_Problem details_
Pull out every line of the records below that contains the string "acciaccatura", matching case exactly.

━━━━━━━━

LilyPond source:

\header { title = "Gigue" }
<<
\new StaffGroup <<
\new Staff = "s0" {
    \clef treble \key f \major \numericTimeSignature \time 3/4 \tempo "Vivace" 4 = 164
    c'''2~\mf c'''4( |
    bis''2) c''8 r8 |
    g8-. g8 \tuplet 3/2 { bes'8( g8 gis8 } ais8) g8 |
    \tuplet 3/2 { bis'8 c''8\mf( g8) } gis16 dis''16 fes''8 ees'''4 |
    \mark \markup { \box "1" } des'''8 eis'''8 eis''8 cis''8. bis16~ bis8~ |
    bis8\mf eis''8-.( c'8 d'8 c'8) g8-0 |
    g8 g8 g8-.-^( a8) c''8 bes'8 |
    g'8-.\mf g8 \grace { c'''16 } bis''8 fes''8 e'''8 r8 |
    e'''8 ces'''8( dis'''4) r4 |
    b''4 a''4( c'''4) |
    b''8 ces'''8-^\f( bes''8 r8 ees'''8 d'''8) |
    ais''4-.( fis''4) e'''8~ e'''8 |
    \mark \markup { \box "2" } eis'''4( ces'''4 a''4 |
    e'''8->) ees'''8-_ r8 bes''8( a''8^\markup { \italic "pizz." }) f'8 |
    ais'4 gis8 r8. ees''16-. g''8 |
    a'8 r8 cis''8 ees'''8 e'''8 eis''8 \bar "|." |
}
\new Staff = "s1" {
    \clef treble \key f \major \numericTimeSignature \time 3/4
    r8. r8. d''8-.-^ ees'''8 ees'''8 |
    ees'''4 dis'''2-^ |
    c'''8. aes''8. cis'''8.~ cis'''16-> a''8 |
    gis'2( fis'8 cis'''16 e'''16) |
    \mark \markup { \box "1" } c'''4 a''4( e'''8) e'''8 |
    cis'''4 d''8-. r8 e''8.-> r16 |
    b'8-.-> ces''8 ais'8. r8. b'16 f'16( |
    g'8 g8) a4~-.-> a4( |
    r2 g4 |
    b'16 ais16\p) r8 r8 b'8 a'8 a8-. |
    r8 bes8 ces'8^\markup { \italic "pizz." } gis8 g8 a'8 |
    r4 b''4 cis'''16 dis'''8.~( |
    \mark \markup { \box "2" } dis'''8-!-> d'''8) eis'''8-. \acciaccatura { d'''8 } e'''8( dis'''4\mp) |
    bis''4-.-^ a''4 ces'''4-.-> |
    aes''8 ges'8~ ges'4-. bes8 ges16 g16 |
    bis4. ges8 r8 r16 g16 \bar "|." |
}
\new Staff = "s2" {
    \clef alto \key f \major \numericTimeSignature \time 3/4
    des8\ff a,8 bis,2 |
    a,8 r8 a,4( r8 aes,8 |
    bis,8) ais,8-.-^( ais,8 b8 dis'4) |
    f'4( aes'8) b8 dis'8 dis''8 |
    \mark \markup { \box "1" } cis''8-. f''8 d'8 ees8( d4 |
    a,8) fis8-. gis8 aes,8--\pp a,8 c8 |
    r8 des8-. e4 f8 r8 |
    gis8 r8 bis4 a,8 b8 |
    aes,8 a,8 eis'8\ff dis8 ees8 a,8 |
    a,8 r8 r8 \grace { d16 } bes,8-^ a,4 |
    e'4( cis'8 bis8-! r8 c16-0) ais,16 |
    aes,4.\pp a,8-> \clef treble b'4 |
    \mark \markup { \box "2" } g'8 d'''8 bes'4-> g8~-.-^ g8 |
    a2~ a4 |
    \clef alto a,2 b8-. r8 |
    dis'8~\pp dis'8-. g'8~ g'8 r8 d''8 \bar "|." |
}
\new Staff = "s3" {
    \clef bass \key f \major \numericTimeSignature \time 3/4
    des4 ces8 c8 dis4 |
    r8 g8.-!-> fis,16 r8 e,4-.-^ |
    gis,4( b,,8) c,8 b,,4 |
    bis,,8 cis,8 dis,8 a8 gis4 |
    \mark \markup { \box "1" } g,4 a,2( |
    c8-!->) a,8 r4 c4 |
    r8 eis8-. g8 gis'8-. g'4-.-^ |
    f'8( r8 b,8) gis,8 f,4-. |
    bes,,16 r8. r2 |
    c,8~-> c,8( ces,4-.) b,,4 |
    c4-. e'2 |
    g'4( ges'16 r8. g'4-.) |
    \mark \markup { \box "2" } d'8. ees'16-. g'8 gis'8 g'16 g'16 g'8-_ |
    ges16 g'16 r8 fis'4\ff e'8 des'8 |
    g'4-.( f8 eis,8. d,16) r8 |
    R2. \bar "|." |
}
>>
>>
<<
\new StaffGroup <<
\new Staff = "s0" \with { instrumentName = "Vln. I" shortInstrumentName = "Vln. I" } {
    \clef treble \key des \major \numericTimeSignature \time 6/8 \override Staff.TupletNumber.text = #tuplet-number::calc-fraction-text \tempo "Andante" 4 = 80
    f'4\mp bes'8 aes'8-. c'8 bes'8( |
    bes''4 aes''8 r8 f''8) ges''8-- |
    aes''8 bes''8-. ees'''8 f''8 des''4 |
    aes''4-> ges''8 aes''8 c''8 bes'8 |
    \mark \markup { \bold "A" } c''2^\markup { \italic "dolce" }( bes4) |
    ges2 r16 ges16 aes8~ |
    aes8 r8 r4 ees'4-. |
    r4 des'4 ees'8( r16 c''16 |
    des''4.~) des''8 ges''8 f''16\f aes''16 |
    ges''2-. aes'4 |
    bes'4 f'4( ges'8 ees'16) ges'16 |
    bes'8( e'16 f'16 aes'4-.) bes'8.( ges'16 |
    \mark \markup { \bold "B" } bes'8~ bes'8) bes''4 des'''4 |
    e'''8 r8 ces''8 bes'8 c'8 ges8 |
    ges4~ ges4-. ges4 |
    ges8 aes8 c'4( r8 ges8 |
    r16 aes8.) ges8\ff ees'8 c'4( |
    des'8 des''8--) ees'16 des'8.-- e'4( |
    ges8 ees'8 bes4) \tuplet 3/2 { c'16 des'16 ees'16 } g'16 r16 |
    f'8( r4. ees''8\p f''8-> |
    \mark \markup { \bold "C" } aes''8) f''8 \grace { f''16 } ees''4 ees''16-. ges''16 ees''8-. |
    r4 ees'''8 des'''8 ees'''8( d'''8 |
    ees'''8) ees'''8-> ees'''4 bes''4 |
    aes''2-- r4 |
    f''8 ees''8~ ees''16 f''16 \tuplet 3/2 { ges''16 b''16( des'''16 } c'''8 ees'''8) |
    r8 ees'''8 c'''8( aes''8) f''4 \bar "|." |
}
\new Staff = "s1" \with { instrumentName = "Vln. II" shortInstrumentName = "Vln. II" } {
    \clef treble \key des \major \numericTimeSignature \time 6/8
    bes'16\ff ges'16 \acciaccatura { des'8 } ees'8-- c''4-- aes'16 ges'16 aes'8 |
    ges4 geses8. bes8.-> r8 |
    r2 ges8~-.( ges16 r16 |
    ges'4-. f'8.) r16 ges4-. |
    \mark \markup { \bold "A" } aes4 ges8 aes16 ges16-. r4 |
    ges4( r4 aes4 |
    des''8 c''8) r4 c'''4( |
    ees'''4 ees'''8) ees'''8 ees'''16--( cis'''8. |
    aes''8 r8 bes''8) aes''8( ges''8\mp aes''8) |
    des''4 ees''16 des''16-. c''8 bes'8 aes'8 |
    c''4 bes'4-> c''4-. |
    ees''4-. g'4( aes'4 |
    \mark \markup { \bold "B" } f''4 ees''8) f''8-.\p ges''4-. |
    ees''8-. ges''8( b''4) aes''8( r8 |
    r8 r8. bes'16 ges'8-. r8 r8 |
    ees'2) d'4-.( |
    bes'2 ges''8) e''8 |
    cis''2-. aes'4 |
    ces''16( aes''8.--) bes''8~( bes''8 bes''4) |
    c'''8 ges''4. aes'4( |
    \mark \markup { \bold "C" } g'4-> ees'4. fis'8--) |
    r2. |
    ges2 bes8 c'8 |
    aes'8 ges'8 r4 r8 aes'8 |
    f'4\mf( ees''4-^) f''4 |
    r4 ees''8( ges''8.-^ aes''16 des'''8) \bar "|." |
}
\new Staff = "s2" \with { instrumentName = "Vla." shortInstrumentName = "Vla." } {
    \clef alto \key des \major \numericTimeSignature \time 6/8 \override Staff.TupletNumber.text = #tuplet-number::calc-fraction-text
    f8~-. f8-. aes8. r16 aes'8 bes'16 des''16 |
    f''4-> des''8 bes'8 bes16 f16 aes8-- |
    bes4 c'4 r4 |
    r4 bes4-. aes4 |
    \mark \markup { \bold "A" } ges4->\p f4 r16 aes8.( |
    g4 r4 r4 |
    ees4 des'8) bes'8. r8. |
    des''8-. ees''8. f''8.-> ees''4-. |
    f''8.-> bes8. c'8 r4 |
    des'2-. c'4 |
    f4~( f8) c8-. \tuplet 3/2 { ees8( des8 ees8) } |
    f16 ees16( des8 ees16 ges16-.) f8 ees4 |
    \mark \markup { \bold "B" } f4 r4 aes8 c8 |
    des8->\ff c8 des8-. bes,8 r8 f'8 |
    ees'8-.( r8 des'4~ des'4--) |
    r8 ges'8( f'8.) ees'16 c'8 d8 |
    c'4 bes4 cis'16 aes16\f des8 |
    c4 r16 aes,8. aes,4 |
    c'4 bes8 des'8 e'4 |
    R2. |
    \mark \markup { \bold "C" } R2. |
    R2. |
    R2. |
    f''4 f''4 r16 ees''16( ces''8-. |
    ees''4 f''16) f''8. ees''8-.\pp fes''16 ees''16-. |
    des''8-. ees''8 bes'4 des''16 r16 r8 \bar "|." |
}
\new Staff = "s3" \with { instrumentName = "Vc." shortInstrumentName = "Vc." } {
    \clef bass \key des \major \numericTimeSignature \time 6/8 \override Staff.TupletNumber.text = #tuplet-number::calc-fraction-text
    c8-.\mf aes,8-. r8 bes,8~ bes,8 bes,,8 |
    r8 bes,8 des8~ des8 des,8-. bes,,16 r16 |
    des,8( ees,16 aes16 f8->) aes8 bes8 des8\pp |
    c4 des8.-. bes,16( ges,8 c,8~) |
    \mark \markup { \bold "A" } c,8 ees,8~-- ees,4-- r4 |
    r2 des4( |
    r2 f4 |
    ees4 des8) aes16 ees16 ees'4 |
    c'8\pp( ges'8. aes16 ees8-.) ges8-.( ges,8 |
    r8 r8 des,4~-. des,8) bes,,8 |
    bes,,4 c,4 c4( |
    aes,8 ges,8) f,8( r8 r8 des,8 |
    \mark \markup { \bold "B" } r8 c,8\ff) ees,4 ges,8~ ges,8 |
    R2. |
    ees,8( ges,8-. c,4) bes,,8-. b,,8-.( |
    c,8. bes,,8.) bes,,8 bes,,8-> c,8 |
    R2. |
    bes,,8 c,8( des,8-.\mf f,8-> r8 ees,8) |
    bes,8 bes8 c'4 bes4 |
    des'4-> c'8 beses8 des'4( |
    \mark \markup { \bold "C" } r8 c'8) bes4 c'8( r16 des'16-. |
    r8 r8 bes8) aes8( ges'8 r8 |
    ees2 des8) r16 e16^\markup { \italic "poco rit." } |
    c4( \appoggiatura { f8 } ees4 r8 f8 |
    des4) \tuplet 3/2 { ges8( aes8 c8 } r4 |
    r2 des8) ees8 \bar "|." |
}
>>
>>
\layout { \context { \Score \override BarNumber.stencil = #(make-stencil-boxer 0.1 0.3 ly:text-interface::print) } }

━━━━━━━━

_Exercise solution_
    \mark \markup { \box "2" } dis'''8-!-> d'''8) eis'''8-. \acciaccatura { d'''8 } e'''8( dis'''4\mp) |
    bes'16\ff ges'16 \acciaccatura { des'8 } ees'8-- c''4-- aes'16 ges'16 aes'8 |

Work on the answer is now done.